→ **Available data**:
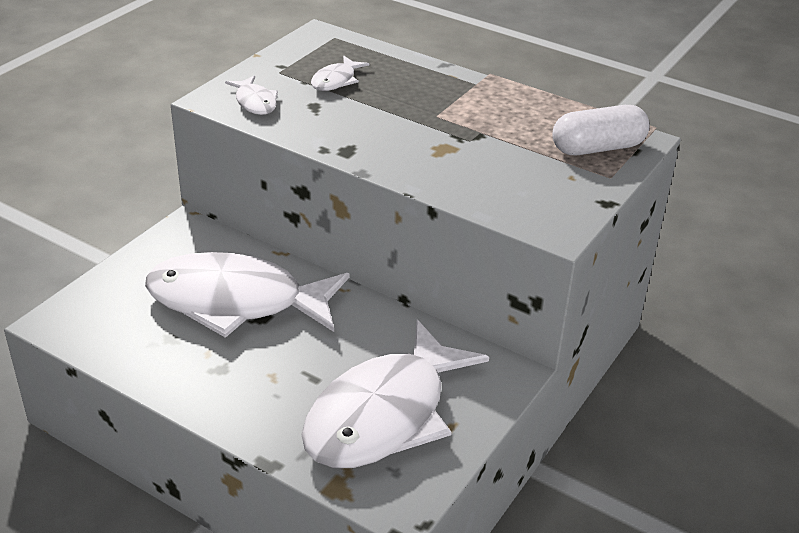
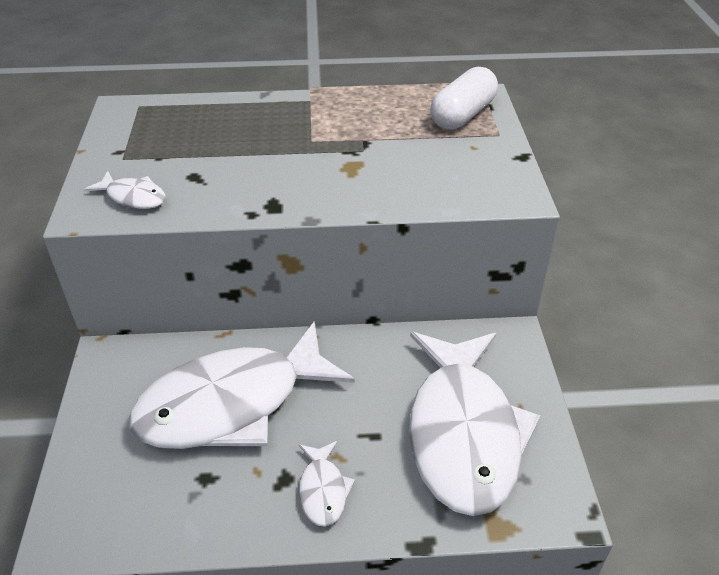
camera: 35 degrees left, 5 degrees up
(336, 81) = (187, 145): white fish -> white fish (323, 490)

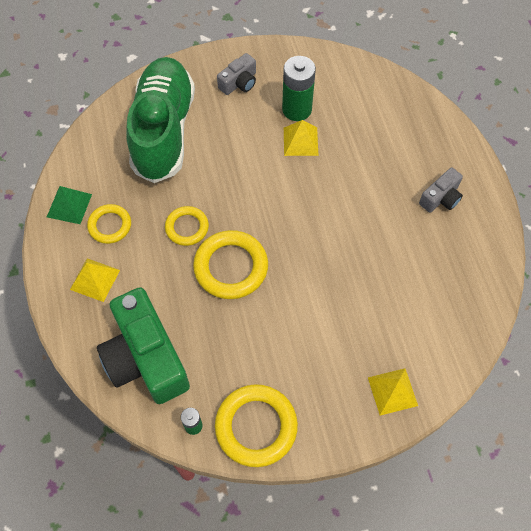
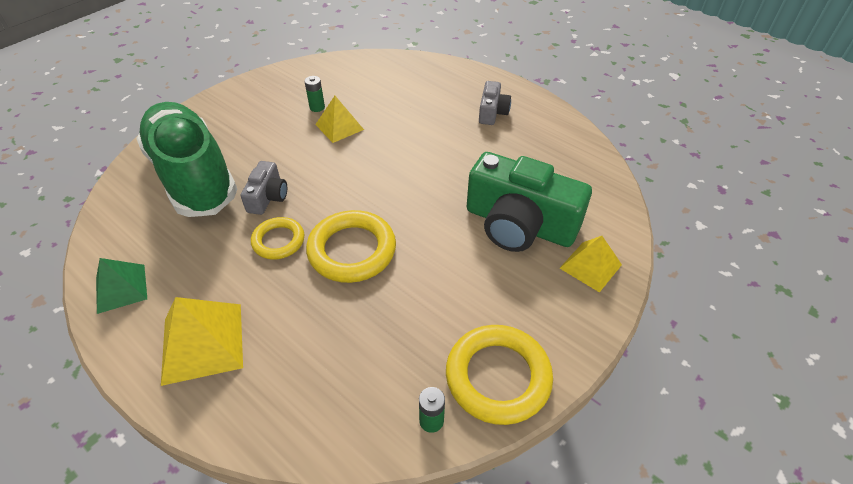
camera: 35 degrees left, 15 degrees down
(95, 279) = (202, 342): yellow pyramid -> yellow pyramid, size x1.52
(110, 225) = (186, 282): yellow ring -> none
(146, 358) = (322, 385): green camera -> green camera (519, 224)
(239, 82) = (246, 111): grey camera -> grey camera (268, 197)
(297, 109) = (317, 107): green battery -> green battery, size x0.49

→ **Your task**:
Find and copy every line in the entries above where the string "yellow" occurs.

→ **Solution to this exercise**:
(95, 279) = (202, 342): yellow pyramid -> yellow pyramid, size x1.52
(110, 225) = (186, 282): yellow ring -> none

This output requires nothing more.